| WHAT YOU HAVE TO DO |
Say how many of the lines below hold "OPTO", writing the number and nothing more.
::: SUPPLIED RECORDS
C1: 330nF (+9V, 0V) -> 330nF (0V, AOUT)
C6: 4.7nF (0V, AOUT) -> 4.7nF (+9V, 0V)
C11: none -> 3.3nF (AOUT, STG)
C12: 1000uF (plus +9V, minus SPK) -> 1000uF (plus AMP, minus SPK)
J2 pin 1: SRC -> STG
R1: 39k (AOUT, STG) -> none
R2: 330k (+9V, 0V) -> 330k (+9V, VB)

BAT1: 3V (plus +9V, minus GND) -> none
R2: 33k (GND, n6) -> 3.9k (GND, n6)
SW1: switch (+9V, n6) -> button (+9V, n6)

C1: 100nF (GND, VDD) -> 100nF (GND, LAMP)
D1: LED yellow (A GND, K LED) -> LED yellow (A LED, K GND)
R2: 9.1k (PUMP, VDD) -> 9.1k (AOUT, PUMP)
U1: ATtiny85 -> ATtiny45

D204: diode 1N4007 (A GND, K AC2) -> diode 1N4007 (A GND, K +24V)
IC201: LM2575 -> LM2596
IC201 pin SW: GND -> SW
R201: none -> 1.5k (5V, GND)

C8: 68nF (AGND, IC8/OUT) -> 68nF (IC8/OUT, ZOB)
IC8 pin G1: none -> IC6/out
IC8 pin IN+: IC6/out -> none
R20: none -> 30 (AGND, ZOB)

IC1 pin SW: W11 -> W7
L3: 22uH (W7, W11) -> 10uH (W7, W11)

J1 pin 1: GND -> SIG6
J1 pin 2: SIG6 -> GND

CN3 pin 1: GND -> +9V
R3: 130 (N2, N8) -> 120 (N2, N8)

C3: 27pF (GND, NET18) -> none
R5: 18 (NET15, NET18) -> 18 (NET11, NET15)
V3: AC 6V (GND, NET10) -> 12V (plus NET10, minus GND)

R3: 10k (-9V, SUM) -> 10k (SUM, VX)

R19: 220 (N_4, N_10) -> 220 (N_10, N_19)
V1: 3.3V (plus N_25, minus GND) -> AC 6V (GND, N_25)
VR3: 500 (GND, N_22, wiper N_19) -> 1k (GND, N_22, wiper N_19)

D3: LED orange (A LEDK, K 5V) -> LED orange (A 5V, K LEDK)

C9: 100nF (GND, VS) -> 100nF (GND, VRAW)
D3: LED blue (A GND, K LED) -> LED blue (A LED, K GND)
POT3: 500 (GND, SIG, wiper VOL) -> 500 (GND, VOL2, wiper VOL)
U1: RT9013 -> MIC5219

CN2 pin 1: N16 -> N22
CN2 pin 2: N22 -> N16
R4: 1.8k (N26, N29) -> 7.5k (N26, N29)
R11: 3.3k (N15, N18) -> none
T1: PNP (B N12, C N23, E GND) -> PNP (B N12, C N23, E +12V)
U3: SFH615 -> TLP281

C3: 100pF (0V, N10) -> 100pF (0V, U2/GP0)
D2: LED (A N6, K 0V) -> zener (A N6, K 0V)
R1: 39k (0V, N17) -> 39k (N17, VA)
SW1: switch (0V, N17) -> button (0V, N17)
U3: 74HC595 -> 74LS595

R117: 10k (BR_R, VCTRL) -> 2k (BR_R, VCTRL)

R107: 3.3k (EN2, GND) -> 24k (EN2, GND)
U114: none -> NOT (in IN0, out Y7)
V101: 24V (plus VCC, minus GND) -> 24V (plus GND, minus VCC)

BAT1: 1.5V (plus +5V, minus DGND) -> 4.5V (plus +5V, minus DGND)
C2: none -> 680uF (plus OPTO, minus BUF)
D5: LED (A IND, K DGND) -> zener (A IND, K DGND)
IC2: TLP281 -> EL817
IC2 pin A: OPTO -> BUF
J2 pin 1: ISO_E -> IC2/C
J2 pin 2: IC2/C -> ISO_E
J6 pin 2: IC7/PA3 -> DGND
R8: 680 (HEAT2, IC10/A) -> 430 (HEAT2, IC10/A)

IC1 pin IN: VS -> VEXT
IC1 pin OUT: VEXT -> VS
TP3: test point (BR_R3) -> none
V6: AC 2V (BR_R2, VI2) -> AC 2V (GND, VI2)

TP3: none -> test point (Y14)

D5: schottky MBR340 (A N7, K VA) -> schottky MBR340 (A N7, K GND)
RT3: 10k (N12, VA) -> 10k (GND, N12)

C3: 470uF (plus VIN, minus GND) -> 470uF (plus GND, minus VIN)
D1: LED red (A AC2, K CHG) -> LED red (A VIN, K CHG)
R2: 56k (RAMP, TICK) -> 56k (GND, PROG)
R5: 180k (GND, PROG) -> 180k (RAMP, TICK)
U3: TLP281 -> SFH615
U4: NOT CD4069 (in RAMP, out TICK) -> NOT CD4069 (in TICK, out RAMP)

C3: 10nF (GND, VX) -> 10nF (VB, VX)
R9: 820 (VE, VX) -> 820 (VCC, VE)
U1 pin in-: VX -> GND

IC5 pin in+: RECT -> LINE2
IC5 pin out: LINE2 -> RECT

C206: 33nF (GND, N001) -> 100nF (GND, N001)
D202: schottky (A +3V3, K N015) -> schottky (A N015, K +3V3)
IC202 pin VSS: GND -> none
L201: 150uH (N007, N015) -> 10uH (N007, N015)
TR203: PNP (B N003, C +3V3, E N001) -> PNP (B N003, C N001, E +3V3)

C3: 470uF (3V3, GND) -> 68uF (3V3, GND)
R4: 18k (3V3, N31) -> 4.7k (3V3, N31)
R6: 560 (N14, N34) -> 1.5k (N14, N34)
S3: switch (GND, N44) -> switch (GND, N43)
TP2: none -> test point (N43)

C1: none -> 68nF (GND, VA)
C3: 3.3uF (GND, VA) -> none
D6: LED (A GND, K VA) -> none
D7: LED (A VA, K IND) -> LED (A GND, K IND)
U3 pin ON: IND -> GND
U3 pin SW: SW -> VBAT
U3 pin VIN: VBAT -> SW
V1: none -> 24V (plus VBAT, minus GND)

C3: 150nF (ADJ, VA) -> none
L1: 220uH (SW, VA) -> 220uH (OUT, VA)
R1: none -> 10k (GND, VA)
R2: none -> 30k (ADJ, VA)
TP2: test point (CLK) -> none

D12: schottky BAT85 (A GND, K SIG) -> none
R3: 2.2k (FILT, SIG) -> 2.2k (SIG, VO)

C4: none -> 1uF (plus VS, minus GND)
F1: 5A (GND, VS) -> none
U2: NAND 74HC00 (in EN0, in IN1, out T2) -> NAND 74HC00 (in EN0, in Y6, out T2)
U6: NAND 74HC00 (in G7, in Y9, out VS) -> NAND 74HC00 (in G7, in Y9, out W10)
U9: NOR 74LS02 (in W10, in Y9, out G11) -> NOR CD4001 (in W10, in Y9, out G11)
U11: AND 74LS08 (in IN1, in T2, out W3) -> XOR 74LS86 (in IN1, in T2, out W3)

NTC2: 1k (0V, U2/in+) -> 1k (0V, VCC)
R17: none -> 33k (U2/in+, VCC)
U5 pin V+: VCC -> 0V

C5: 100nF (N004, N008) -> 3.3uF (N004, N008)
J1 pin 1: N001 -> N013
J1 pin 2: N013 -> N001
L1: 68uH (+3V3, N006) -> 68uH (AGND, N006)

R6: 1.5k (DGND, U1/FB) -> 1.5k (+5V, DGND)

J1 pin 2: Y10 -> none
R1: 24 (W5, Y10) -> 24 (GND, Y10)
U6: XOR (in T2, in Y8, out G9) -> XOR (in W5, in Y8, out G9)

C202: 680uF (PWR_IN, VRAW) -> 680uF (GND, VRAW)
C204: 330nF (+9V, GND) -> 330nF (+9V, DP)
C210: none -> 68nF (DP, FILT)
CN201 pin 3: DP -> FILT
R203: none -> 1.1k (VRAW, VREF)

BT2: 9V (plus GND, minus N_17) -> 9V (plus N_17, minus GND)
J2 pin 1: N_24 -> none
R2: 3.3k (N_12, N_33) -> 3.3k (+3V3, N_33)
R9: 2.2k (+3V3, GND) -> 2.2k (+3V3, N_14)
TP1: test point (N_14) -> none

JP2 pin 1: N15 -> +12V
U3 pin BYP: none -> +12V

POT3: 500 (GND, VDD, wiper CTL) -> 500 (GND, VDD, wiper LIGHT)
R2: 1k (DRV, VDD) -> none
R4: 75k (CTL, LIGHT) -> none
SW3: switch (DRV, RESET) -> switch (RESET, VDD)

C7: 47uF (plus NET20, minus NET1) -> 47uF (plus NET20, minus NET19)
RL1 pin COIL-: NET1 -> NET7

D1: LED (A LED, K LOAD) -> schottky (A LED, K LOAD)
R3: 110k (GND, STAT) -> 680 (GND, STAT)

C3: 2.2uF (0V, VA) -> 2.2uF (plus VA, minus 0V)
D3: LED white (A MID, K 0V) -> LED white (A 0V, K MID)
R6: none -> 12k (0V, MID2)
::::::
| RESULT FOR THIS EXERCISE |
2